'''
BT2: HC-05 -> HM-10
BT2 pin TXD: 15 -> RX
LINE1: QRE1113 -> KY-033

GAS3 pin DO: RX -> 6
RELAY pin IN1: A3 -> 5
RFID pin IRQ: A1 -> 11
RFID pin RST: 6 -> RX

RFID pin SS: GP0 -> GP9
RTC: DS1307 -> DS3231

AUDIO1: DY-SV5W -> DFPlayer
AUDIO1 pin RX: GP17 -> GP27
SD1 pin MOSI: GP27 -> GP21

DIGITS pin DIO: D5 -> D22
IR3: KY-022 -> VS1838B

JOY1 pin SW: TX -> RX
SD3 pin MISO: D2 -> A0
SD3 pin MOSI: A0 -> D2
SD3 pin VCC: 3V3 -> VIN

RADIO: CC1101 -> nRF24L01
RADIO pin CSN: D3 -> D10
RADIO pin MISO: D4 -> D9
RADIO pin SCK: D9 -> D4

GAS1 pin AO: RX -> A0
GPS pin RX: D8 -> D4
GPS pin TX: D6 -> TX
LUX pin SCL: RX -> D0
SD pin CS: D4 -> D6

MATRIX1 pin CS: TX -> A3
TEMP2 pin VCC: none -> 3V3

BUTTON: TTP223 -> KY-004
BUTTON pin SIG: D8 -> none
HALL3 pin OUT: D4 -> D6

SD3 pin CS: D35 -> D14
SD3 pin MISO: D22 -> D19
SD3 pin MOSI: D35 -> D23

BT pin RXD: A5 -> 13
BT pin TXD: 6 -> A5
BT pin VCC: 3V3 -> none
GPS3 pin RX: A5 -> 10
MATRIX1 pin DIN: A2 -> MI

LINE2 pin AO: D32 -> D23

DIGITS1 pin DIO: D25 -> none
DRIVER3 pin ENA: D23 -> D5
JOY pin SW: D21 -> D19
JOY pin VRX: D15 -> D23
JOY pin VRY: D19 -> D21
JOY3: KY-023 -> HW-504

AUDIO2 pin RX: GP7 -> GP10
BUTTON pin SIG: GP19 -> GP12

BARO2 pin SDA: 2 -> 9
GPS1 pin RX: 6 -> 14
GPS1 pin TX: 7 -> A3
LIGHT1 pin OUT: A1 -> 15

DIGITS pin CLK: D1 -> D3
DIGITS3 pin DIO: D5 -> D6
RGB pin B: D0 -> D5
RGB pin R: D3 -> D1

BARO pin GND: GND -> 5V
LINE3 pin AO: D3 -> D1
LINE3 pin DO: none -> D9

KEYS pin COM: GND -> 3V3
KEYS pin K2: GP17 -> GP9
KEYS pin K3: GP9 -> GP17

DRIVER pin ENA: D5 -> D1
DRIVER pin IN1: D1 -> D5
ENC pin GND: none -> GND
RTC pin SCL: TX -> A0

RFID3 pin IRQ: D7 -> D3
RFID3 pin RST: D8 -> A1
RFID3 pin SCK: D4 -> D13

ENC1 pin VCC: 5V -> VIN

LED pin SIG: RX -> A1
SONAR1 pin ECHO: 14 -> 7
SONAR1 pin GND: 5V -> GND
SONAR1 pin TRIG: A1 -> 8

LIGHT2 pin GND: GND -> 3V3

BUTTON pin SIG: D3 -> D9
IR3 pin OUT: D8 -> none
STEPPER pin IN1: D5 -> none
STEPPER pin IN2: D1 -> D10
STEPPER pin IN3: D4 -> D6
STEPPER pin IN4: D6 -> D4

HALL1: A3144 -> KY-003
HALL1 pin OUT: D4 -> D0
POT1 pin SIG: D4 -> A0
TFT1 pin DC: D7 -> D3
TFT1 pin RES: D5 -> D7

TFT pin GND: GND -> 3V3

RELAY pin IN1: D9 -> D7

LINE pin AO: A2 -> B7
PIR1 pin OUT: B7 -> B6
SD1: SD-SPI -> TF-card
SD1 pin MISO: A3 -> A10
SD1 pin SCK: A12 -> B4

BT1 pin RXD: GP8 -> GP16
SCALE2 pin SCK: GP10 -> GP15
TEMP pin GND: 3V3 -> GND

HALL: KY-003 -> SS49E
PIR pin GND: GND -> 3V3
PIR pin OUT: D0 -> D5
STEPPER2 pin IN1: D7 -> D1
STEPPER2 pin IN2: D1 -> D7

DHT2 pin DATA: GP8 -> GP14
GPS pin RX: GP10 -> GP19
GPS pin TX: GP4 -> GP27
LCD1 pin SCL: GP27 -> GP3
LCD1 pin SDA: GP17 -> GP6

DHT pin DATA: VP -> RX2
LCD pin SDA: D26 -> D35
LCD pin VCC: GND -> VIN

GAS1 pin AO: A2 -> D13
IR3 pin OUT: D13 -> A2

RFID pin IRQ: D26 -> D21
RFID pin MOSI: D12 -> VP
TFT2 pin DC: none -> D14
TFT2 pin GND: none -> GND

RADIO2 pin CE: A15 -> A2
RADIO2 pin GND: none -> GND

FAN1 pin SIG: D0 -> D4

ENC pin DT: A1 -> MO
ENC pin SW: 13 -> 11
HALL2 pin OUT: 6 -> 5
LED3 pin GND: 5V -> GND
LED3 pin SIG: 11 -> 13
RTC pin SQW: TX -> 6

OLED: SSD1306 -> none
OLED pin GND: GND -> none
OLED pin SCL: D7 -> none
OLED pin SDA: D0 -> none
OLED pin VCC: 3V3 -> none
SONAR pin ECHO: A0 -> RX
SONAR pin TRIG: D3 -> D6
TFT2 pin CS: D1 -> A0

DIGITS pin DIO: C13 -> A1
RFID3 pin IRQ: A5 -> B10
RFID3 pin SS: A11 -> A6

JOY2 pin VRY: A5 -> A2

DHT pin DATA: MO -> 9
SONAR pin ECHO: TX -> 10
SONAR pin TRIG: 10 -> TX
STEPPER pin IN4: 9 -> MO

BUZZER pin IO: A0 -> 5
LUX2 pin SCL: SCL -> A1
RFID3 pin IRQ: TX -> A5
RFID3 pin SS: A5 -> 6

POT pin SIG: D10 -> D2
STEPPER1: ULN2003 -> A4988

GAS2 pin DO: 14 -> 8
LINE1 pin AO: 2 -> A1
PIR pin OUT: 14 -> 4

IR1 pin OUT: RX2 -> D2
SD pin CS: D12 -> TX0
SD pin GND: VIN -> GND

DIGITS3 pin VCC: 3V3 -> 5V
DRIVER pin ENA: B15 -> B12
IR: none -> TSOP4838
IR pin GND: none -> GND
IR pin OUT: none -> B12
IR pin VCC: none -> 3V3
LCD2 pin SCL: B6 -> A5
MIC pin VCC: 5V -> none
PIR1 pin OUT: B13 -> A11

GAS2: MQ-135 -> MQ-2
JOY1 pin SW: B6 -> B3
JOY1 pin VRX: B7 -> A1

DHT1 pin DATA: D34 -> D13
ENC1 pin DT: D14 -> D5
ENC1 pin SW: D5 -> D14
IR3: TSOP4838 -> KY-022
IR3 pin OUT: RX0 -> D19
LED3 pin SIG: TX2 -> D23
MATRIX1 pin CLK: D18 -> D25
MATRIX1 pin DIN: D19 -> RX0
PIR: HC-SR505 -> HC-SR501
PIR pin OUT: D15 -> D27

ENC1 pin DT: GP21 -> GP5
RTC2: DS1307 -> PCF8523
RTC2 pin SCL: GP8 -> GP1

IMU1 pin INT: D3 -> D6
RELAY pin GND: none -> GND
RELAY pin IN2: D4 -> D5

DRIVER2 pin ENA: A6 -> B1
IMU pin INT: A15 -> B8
'''
* [YOUR ASSIGNMENT]:
Report only a number: how many lines in the material above contain the string "DATA".

* [RESULT]:
4